What you need to do: Give back, exactly and with nothing added, the lines that run from the one containing "(218, 197) = (344, 469): green" to the final line below.

Data extract:
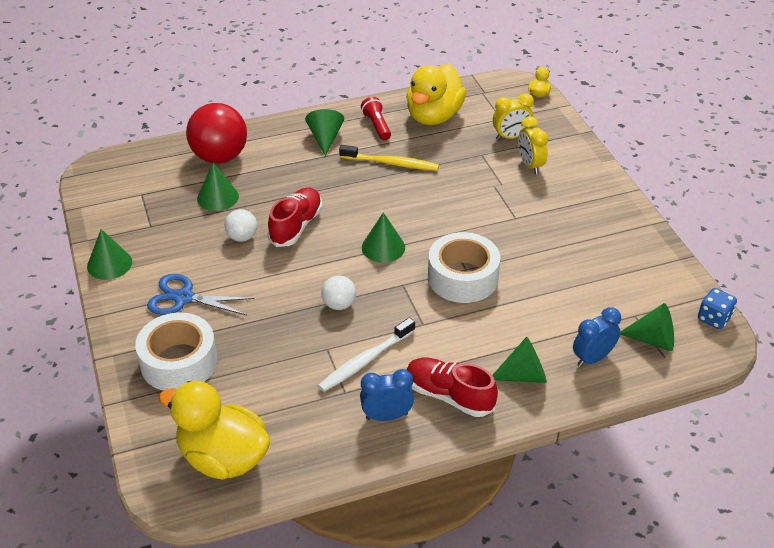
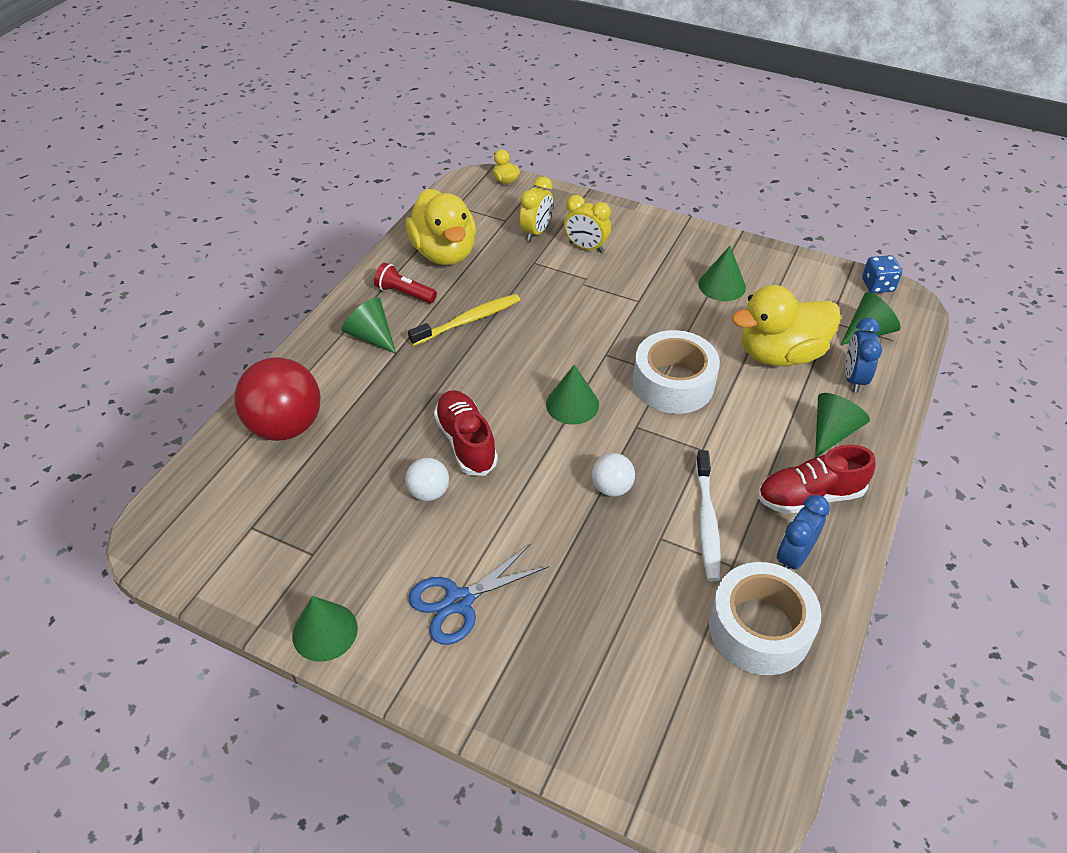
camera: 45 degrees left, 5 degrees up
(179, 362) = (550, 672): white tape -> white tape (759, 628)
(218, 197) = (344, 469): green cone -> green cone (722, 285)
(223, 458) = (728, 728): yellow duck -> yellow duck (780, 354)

Answer to this exercise:
(218, 197) = (344, 469): green cone -> green cone (722, 285)
(223, 458) = (728, 728): yellow duck -> yellow duck (780, 354)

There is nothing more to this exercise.